(Data for review)

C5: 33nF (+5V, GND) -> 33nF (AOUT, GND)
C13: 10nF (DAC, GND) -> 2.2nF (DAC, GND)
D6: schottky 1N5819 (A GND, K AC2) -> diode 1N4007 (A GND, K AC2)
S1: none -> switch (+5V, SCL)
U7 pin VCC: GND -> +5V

(End Data for review)
(Data for review)

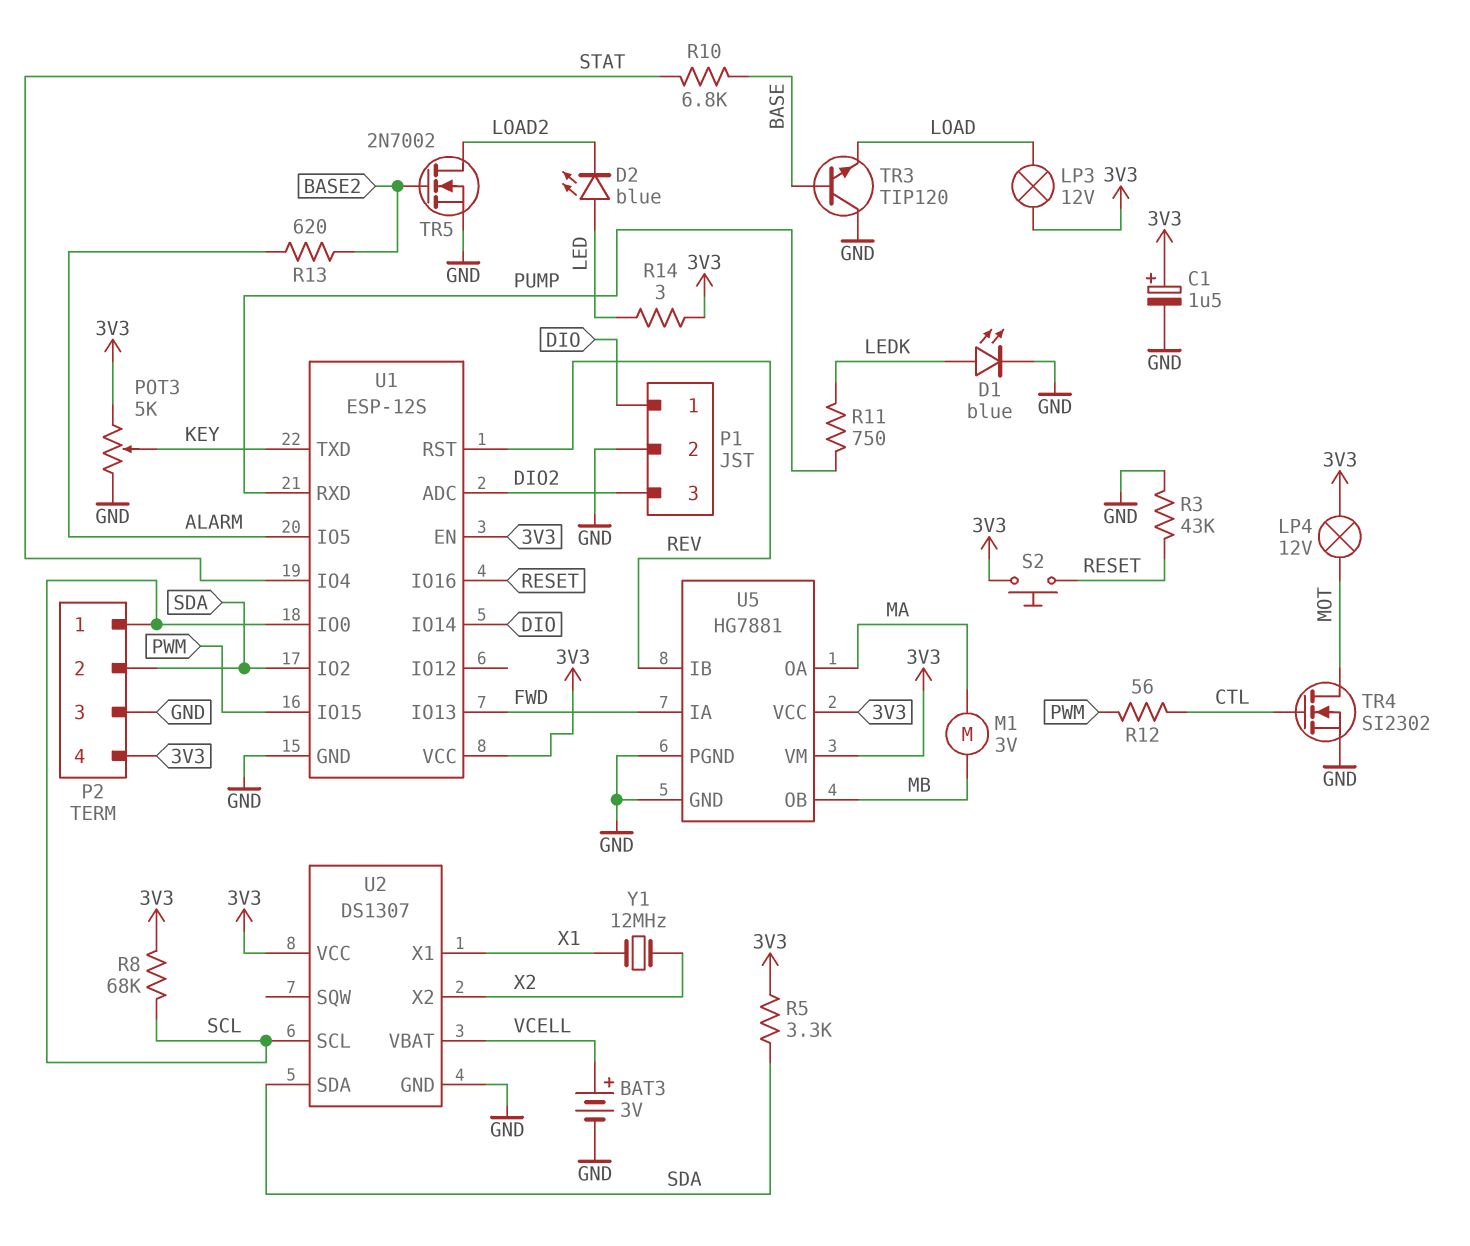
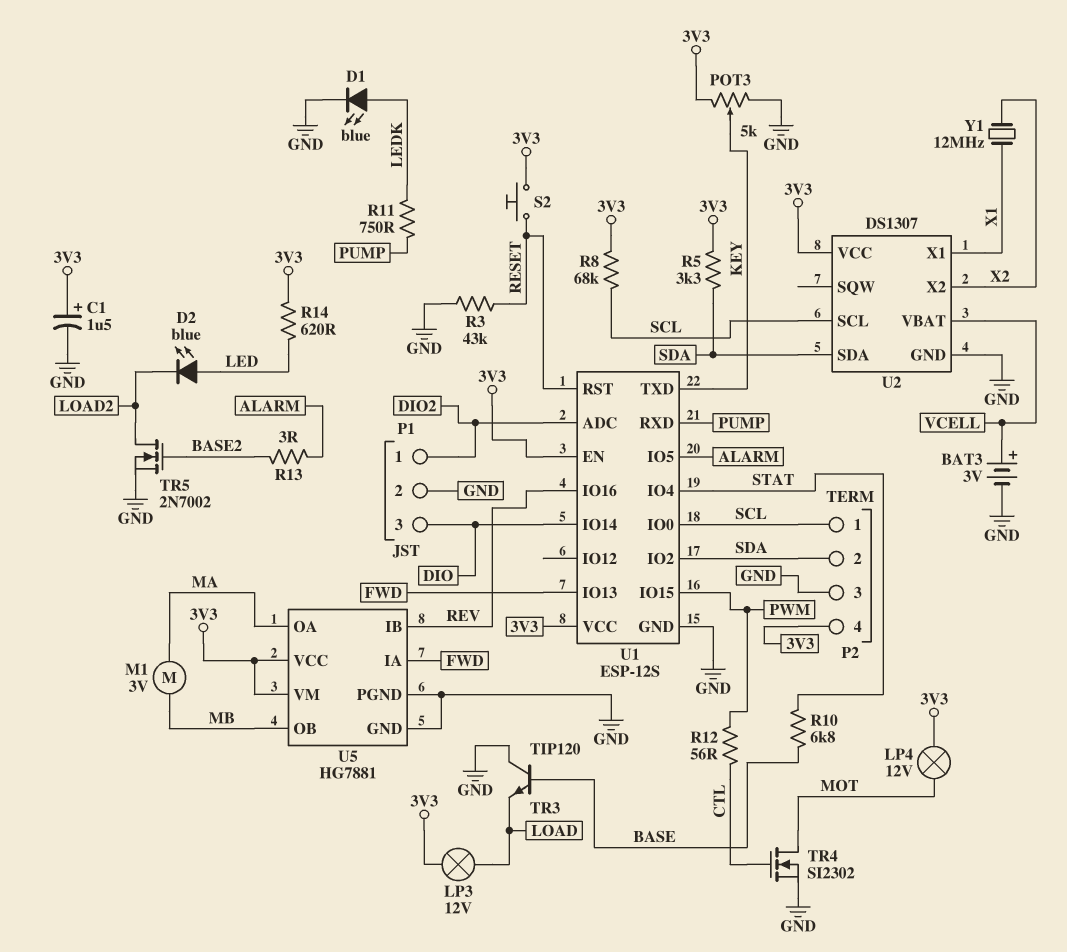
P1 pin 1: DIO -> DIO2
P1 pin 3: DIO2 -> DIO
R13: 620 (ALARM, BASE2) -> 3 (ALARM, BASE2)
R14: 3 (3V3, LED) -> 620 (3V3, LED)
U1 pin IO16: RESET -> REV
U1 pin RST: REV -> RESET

(End Data for review)
(Data for review)

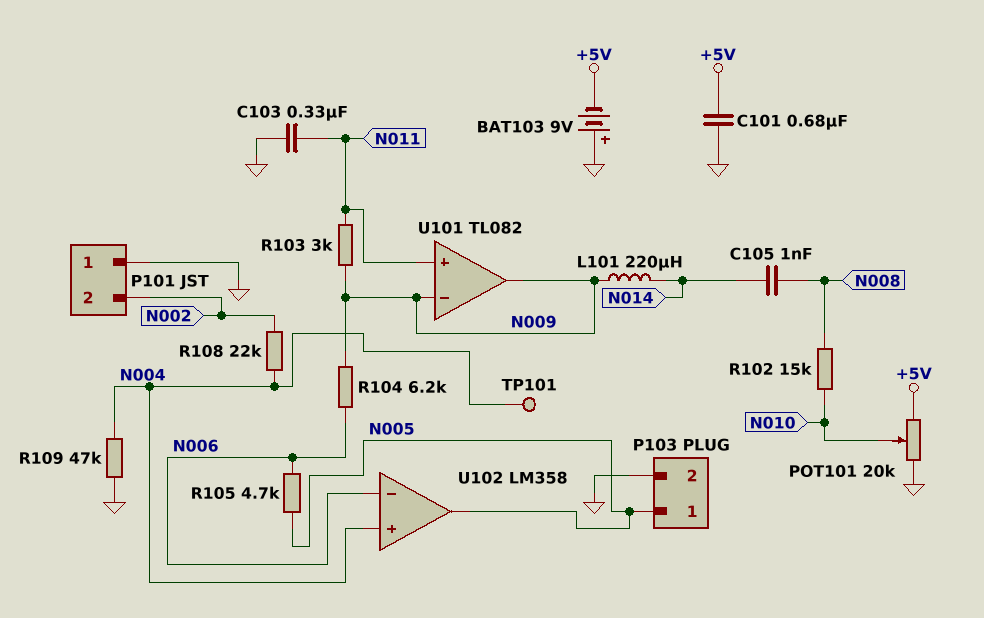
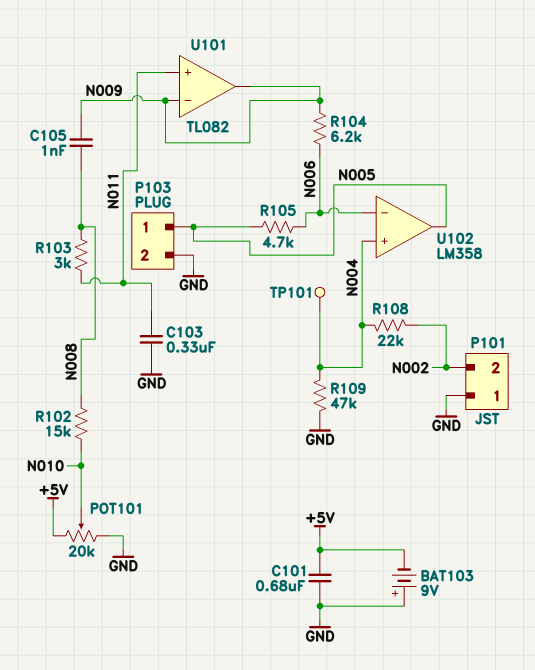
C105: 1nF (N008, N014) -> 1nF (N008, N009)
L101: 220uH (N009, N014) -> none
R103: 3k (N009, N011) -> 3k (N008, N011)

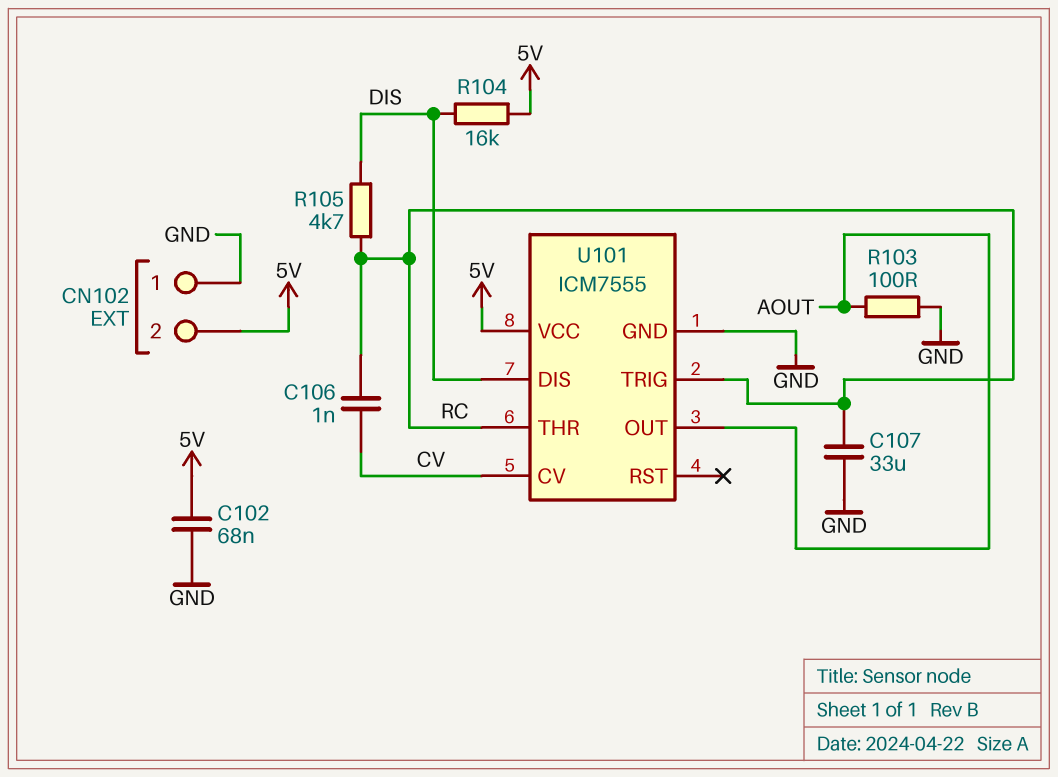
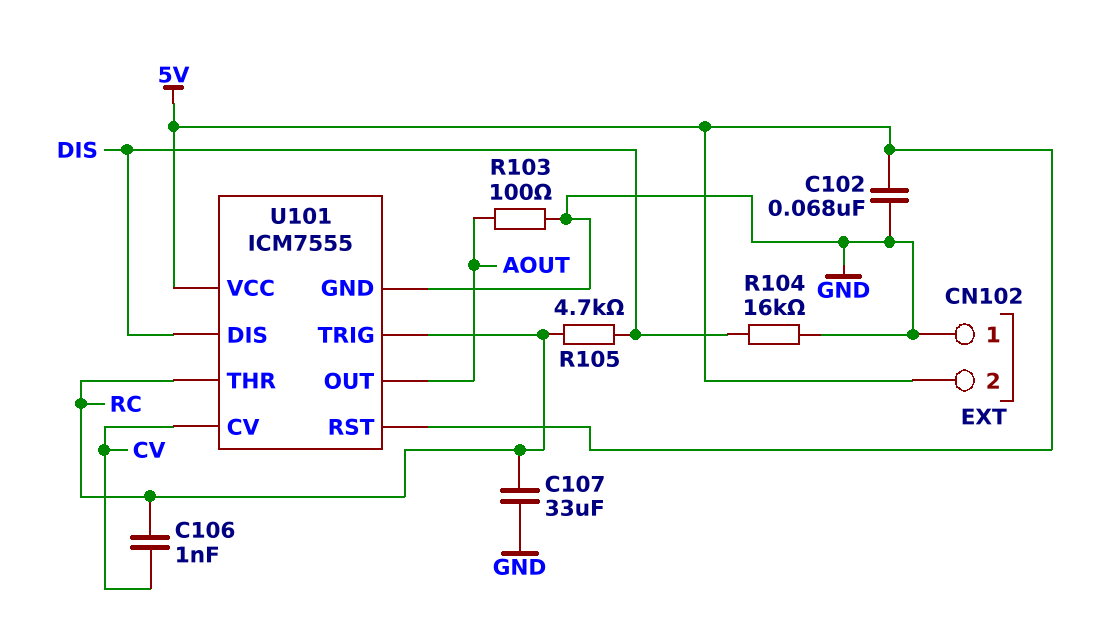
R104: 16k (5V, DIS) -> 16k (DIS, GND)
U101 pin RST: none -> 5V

(End Data for review)

◆ Directions: Looking at the material above, state the number of lines holding the word "none", and only that number.

◆ Solution: 3